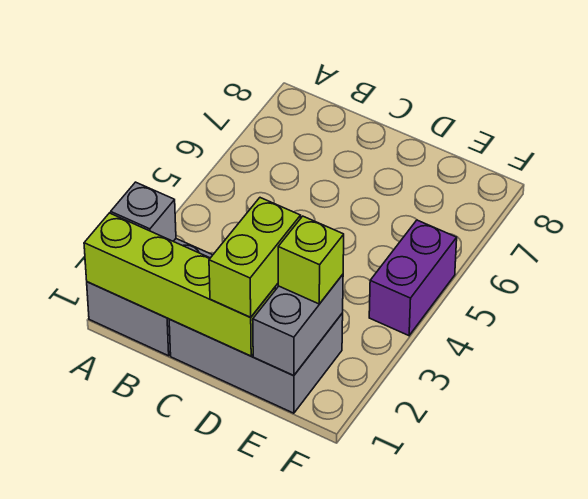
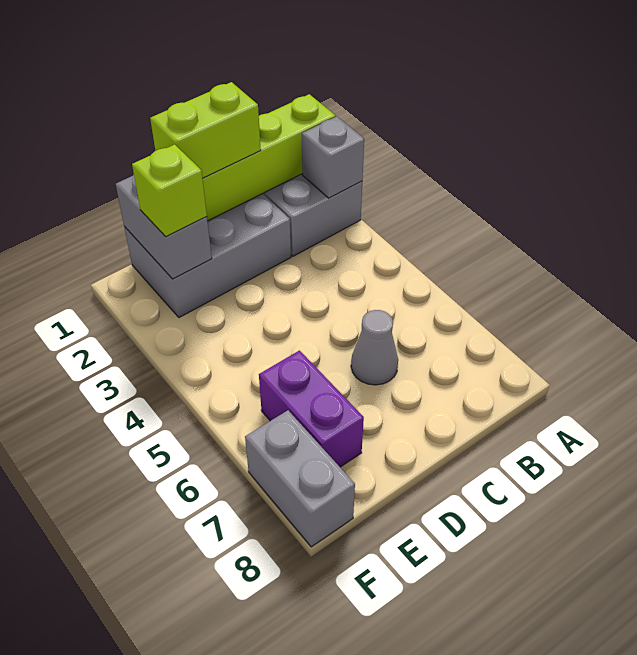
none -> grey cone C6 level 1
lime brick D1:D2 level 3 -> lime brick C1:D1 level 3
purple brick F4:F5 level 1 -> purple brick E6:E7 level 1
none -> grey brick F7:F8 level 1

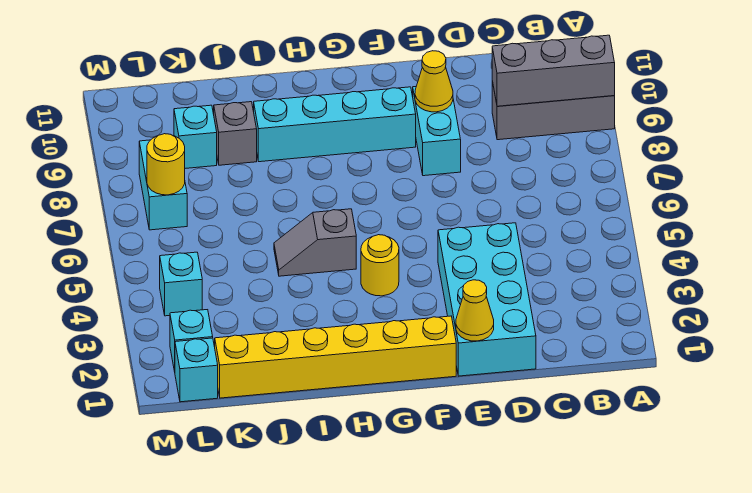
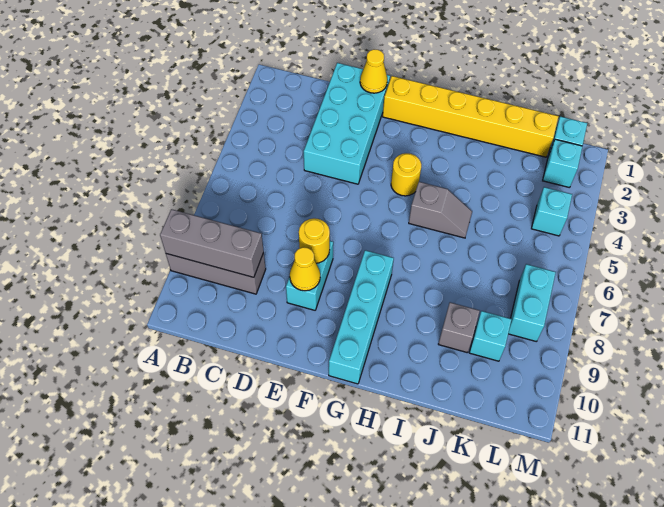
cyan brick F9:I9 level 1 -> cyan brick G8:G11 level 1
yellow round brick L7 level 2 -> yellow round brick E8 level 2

==

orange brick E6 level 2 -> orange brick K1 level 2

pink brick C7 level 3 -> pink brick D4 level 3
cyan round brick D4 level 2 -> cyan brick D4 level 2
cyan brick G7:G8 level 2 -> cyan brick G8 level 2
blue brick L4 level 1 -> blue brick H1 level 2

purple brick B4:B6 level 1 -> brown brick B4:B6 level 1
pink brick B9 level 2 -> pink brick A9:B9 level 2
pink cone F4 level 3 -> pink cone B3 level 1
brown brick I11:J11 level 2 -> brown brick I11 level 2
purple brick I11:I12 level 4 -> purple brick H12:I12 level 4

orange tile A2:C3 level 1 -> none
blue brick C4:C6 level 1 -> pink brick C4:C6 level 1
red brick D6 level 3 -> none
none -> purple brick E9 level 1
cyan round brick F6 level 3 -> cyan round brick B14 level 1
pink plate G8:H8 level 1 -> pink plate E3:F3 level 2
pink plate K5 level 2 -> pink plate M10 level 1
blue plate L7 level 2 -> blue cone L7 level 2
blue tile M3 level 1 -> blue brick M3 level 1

■ **What to produce**:
In the data above, find the line that contains "cyan round brick F6" and the line that contains "blue tile M3 level 1 -> blue brick M3 level 1". Repeat exactly those lines and every line between them, and only those.

■ **Exercise output**:
cyan round brick F6 level 3 -> cyan round brick B14 level 1
pink plate G8:H8 level 1 -> pink plate E3:F3 level 2
pink plate K5 level 2 -> pink plate M10 level 1
blue plate L7 level 2 -> blue cone L7 level 2
blue tile M3 level 1 -> blue brick M3 level 1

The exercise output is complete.